*Problem description*. Except for the pictures, output the records in full and exactly.

*Records to use*.
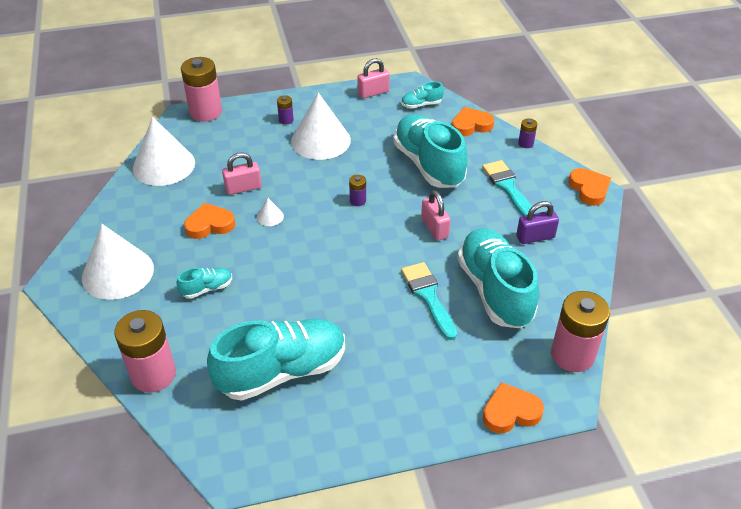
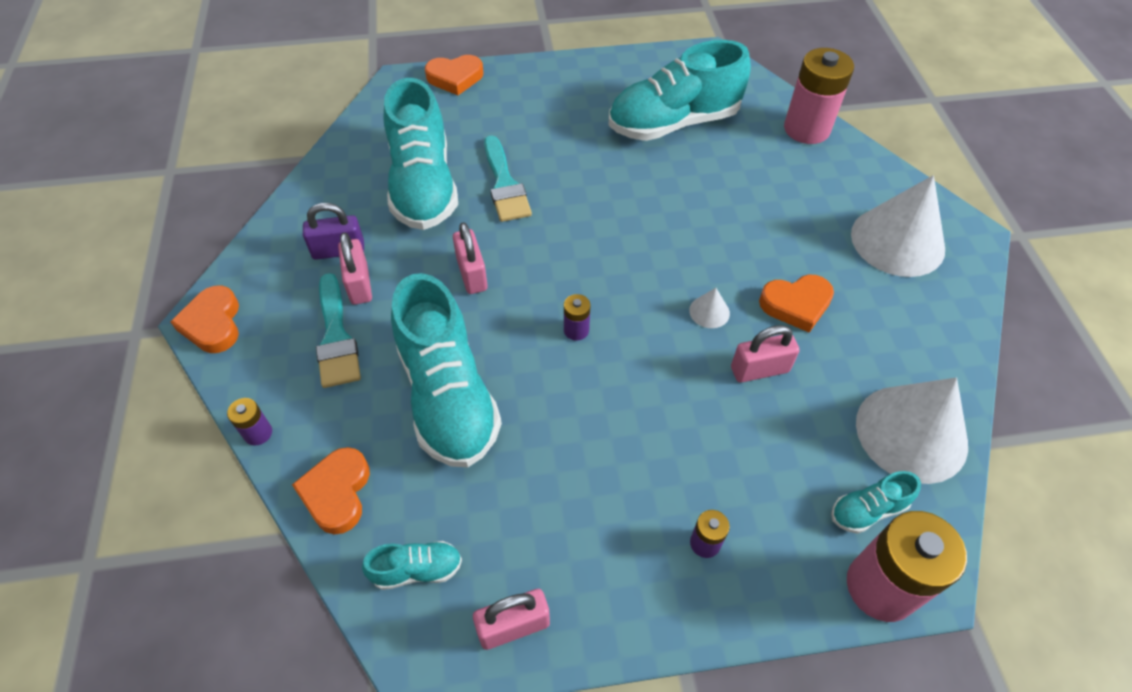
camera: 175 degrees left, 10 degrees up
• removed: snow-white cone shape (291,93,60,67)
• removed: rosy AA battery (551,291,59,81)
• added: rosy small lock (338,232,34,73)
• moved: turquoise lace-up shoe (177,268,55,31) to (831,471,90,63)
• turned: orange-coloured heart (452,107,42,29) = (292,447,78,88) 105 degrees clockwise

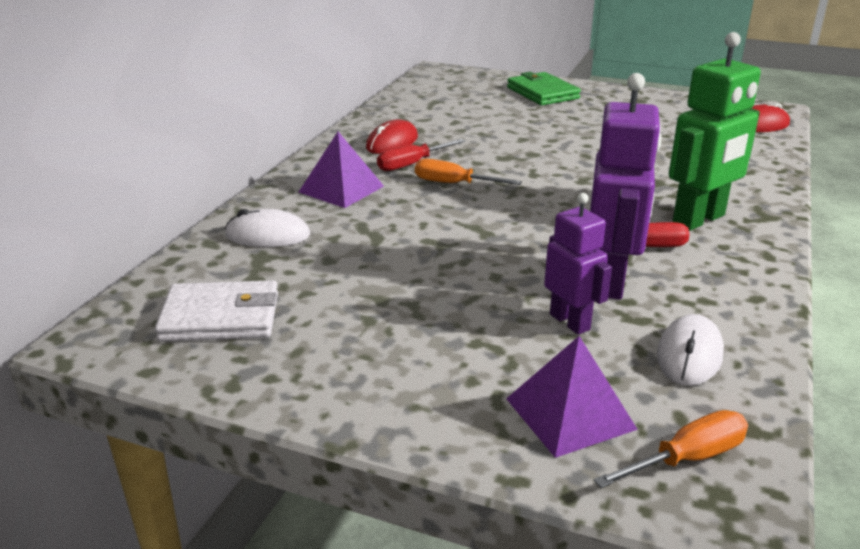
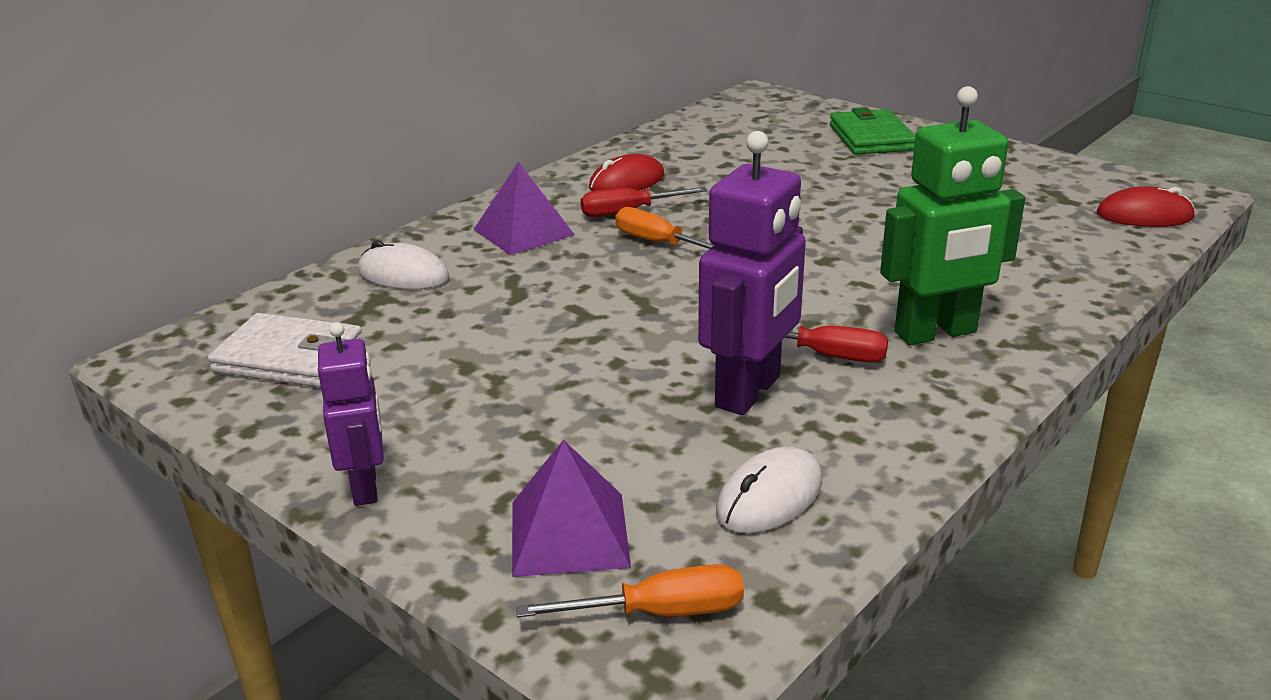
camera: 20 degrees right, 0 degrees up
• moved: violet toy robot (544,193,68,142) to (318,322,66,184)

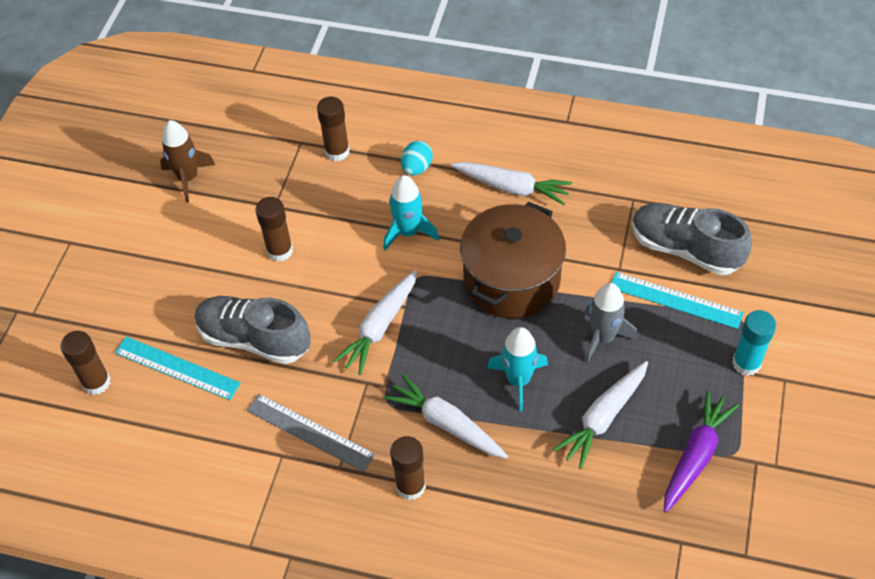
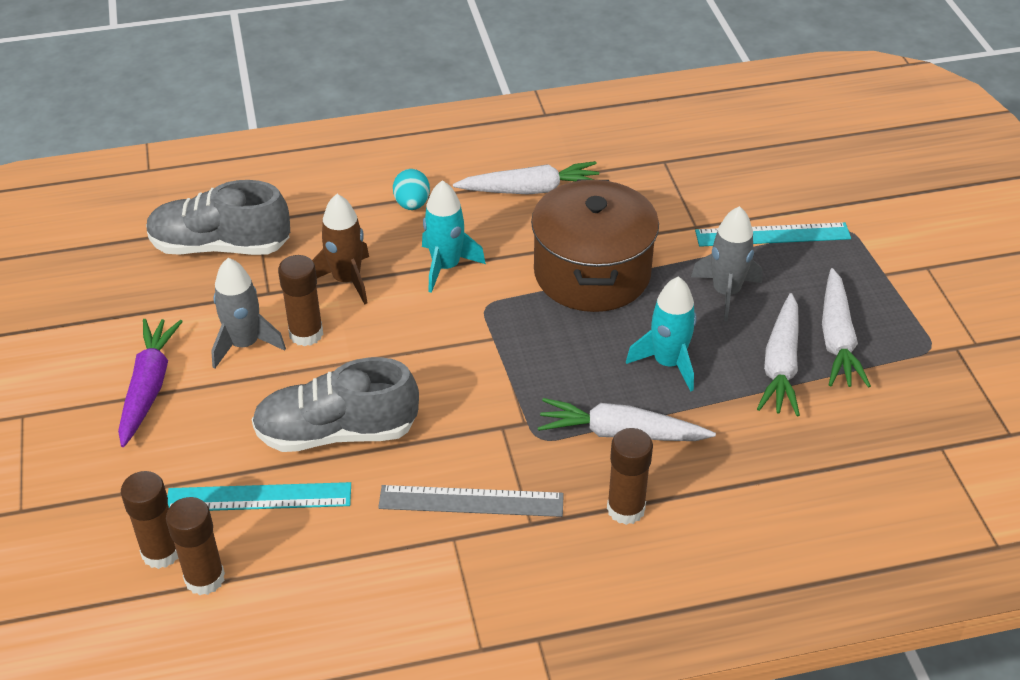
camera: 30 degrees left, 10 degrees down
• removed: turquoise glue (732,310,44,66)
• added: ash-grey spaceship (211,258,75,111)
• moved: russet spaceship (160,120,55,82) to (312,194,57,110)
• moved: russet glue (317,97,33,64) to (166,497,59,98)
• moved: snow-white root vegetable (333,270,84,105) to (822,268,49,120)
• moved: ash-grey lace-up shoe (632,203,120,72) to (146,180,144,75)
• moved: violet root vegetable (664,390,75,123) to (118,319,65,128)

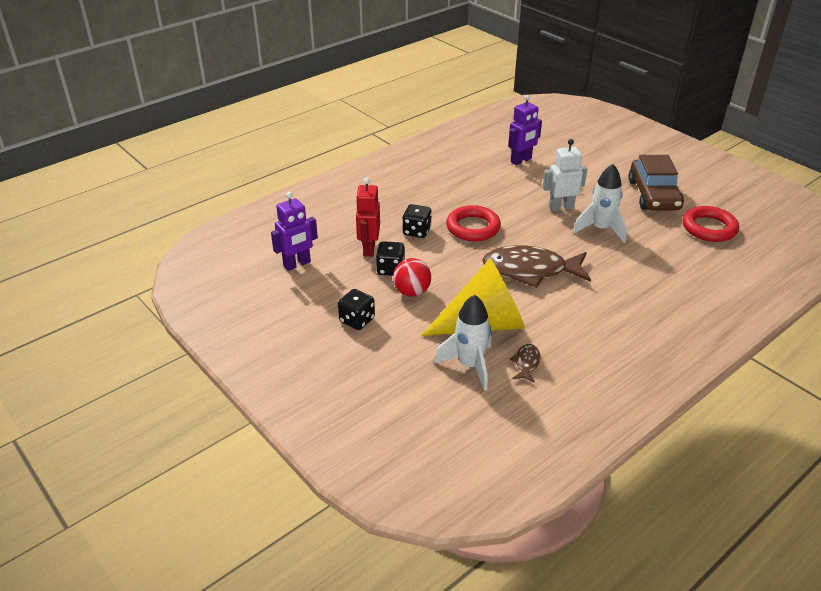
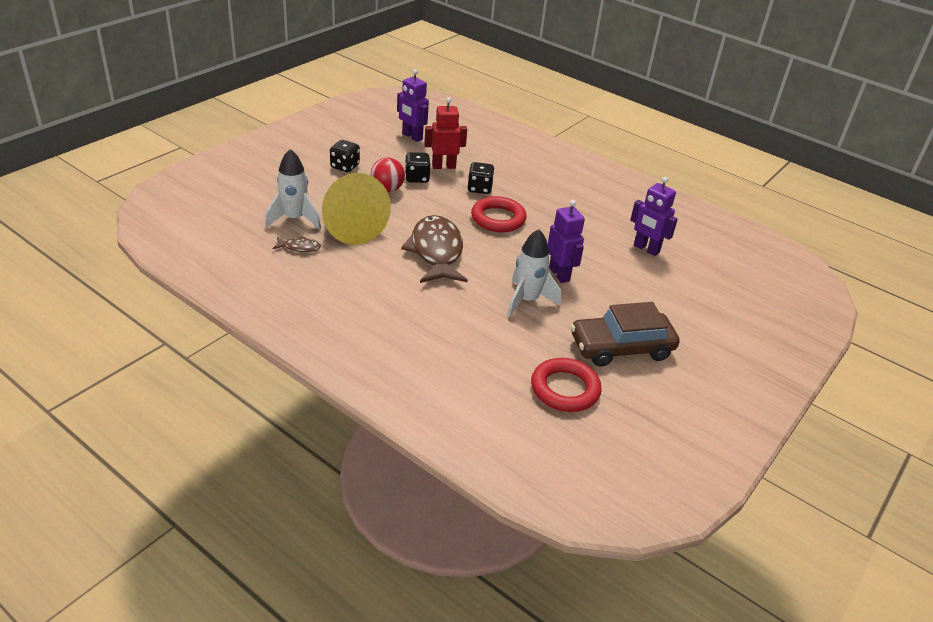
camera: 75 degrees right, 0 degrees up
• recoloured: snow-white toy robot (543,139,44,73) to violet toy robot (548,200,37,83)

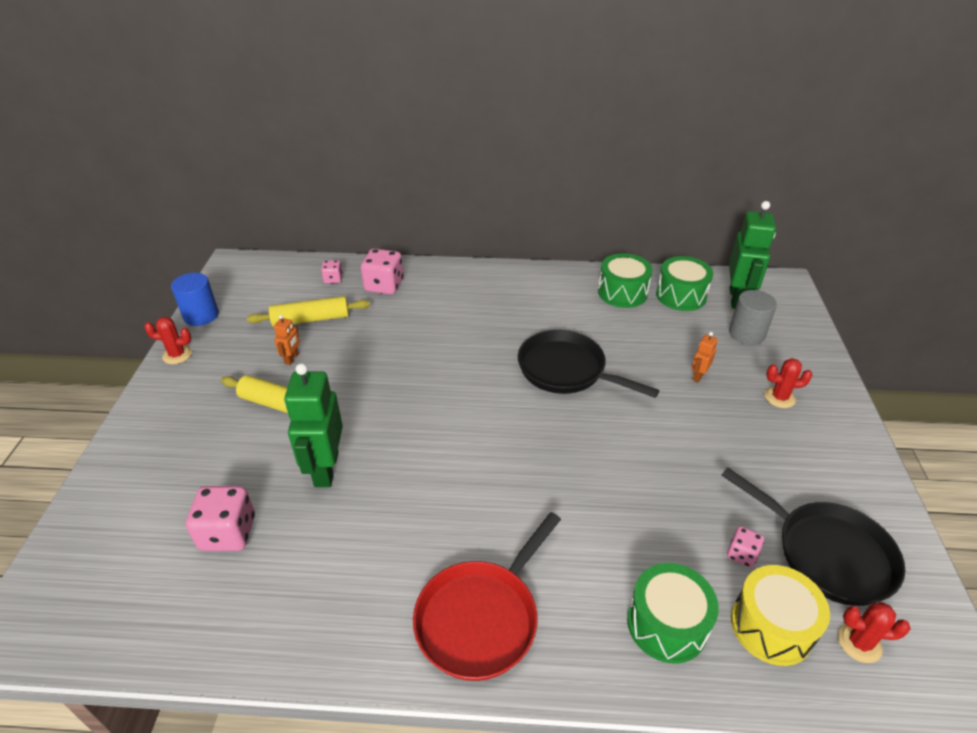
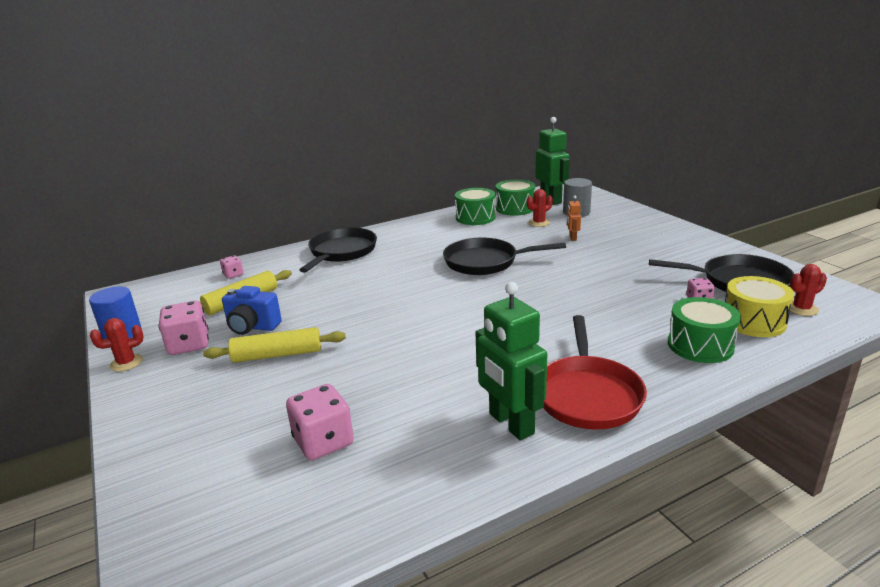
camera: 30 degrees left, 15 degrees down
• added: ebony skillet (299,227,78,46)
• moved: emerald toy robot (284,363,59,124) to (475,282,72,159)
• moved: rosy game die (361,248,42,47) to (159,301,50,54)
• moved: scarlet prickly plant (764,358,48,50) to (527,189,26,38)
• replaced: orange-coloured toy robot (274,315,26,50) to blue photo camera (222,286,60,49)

*Problem solution*.
camera: 175 degrees left, 10 degrees up
• removed: snow-white cone shape (291,93,60,67)
• removed: rosy AA battery (551,291,59,81)
• added: rosy small lock (338,232,34,73)
• moved: turquoise lace-up shoe (177,268,55,31) to (831,471,90,63)
• turned: orange-coloured heart (452,107,42,29) = (292,447,78,88) 105 degrees clockwise

camera: 20 degrees right, 0 degrees up
• moved: violet toy robot (544,193,68,142) to (318,322,66,184)

camera: 30 degrees left, 10 degrees down
• removed: turquoise glue (732,310,44,66)
• added: ash-grey spaceship (211,258,75,111)
• moved: russet spaceship (160,120,55,82) to (312,194,57,110)
• moved: russet glue (317,97,33,64) to (166,497,59,98)
• moved: snow-white root vegetable (333,270,84,105) to (822,268,49,120)
• moved: ash-grey lace-up shoe (632,203,120,72) to (146,180,144,75)
• moved: violet root vegetable (664,390,75,123) to (118,319,65,128)

camera: 75 degrees right, 0 degrees up
• recoloured: snow-white toy robot (543,139,44,73) to violet toy robot (548,200,37,83)

camera: 30 degrees left, 15 degrees down
• added: ebony skillet (299,227,78,46)
• moved: emerald toy robot (284,363,59,124) to (475,282,72,159)
• moved: rosy game die (361,248,42,47) to (159,301,50,54)
• moved: scarlet prickly plant (764,358,48,50) to (527,189,26,38)
• replaced: orange-coloured toy robot (274,315,26,50) to blue photo camera (222,286,60,49)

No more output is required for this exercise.